BEGIN Dataset records
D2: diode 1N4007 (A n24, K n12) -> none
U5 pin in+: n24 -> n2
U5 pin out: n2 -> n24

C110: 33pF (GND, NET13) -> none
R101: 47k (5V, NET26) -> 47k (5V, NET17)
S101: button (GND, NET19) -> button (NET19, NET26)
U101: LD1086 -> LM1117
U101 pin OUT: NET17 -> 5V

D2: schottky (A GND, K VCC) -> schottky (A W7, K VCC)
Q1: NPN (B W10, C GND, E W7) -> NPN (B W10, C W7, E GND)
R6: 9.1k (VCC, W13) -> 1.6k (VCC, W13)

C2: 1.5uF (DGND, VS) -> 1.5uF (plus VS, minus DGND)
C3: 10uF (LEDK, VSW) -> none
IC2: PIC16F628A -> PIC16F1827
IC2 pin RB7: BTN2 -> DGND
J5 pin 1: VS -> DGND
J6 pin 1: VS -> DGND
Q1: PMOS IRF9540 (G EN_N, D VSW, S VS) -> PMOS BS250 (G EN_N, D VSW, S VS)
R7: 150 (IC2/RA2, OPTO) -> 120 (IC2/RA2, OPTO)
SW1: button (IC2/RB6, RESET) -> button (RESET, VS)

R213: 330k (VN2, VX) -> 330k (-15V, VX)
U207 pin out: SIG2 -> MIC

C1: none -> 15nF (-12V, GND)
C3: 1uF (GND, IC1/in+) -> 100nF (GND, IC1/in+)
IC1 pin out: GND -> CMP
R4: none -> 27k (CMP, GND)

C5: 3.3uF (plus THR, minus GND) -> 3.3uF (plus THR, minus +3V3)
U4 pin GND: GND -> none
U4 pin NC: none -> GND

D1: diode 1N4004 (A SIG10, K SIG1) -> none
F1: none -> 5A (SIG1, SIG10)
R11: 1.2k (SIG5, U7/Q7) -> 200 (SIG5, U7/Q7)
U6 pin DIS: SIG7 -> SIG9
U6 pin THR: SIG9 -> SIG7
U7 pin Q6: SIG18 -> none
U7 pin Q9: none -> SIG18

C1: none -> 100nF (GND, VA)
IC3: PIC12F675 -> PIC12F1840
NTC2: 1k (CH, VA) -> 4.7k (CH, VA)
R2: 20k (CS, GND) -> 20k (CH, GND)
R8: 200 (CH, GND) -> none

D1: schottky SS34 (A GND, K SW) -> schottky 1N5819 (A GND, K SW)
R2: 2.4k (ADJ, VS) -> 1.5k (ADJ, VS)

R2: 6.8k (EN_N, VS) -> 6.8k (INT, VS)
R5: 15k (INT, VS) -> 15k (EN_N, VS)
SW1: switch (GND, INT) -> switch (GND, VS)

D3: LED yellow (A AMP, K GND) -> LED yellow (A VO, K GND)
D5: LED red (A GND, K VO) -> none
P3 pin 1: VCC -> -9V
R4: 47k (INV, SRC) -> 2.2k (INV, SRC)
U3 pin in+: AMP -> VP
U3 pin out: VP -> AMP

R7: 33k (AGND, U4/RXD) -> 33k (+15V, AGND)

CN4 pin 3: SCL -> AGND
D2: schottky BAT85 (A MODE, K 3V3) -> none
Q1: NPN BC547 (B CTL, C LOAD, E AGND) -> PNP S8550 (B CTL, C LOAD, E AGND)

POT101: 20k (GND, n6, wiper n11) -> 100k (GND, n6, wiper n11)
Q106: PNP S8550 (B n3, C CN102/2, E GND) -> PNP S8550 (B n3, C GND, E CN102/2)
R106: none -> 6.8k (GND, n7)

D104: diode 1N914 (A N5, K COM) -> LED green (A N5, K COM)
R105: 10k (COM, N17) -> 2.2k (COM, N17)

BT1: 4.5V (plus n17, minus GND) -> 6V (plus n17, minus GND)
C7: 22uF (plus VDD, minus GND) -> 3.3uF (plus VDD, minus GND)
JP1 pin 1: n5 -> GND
END Dataset records
Of the lines in the data, report each one containing the string "schottky".

D2: schottky (A GND, K VCC) -> schottky (A W7, K VCC)
D1: schottky SS34 (A GND, K SW) -> schottky 1N5819 (A GND, K SW)
D2: schottky BAT85 (A MODE, K 3V3) -> none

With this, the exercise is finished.